◆ The problem
Make an exact copy of the listing below. Pictures stay out of it.

◆ Source material
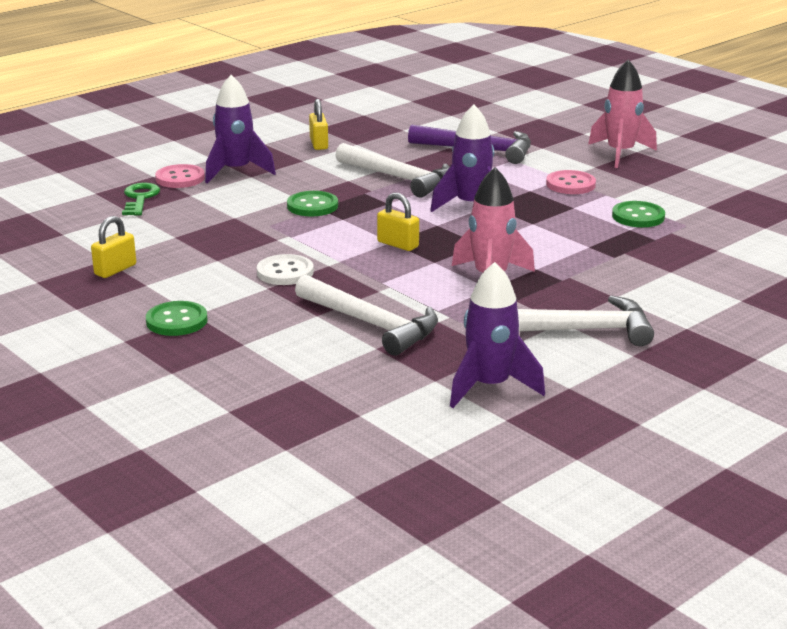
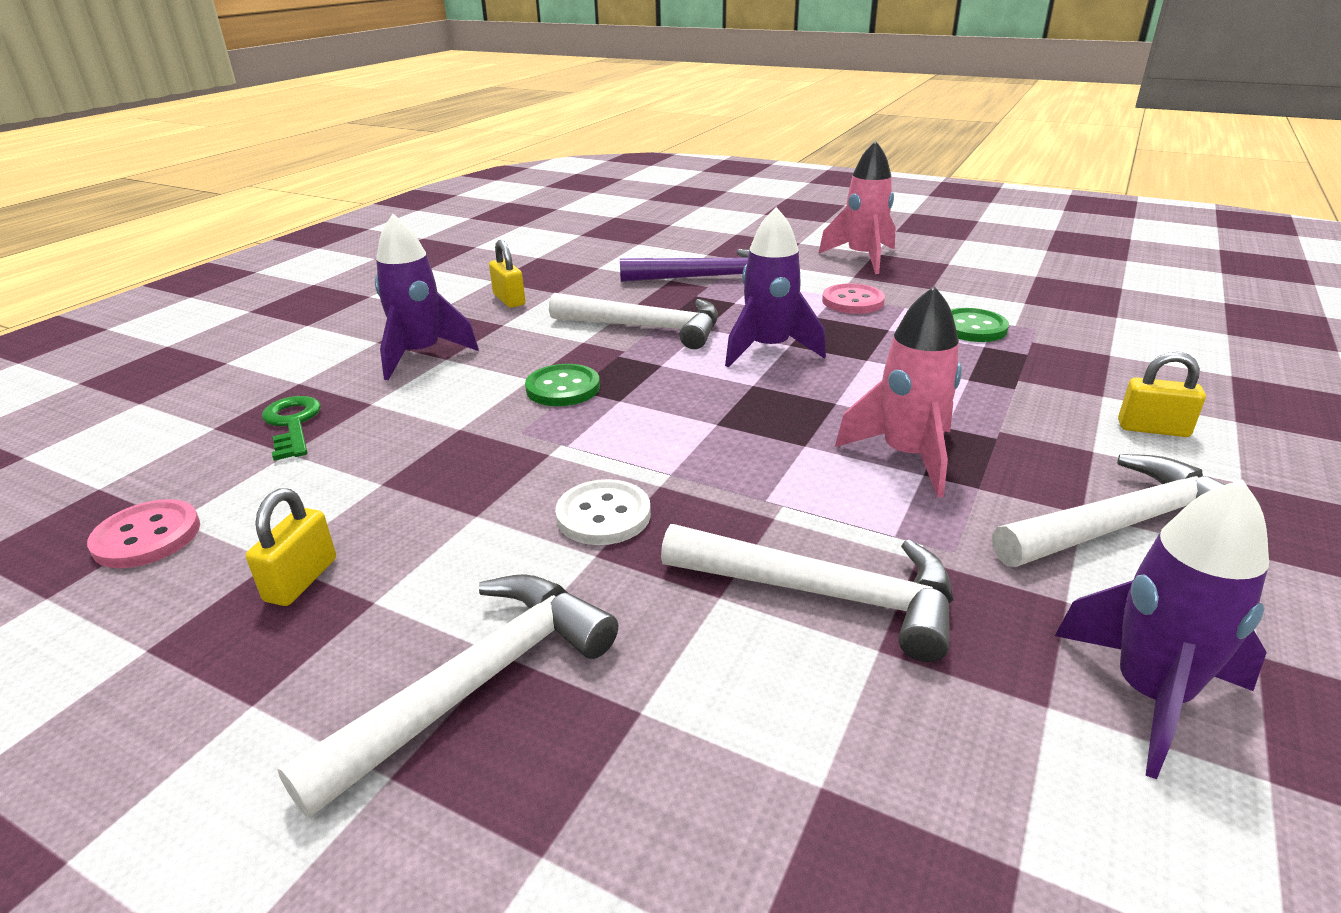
camera: 20 degrees left, 5 degrees up
(176, 321) = (476, 684): green button -> white hammer
(180, 178) = (342, 379): pink button -> pink button (147, 537)
(398, 244) = (730, 426): yellow padlock -> yellow padlock (1153, 429)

◆ Solution
camera: 20 degrees left, 5 degrees up
(176, 321) = (476, 684): green button -> white hammer
(180, 178) = (342, 379): pink button -> pink button (147, 537)
(398, 244) = (730, 426): yellow padlock -> yellow padlock (1153, 429)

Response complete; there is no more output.